→ Directions for this task: Give back, exactly and with nothing added, the lines that run from the one containing "(694, 468) = (655, 87): none" to the final line below.

→ Provided data:
──────

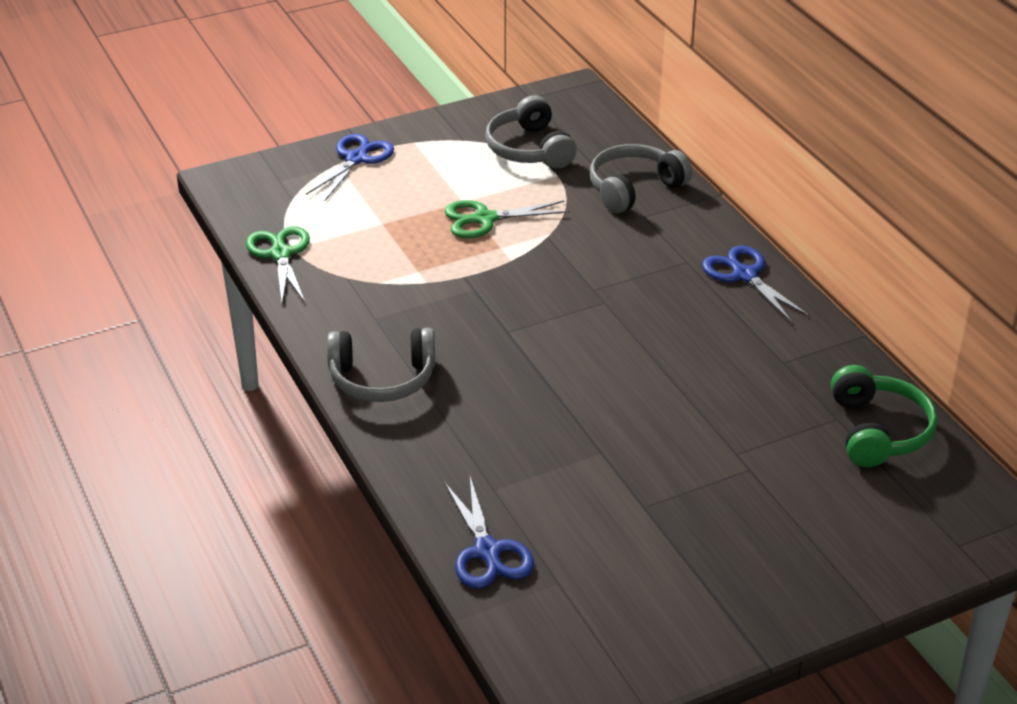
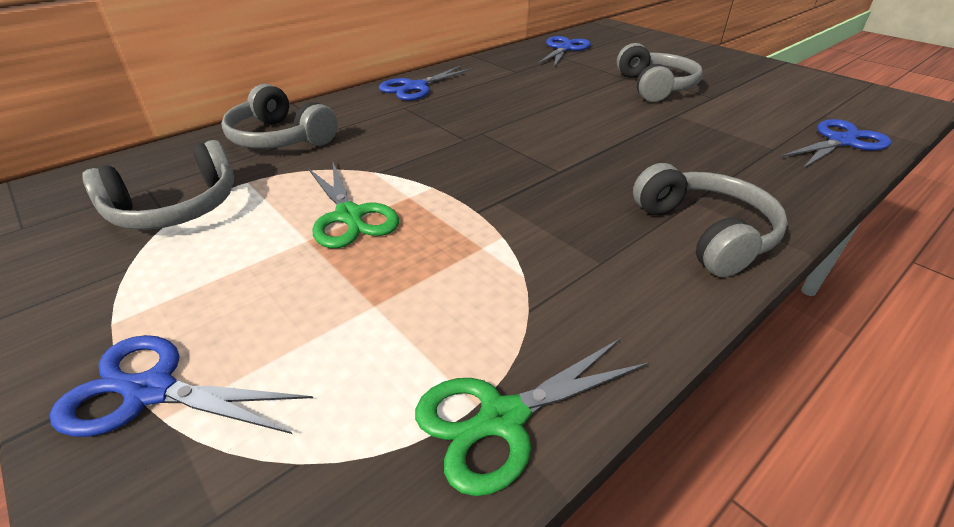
camera: 105 degrees left, 0 degrees up
(694, 468) = (655, 87): none -> grey headphones
(878, 431) = (564, 49): green headphones -> blue scissors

──────

→ Answer below:
(694, 468) = (655, 87): none -> grey headphones
(878, 431) = (564, 49): green headphones -> blue scissors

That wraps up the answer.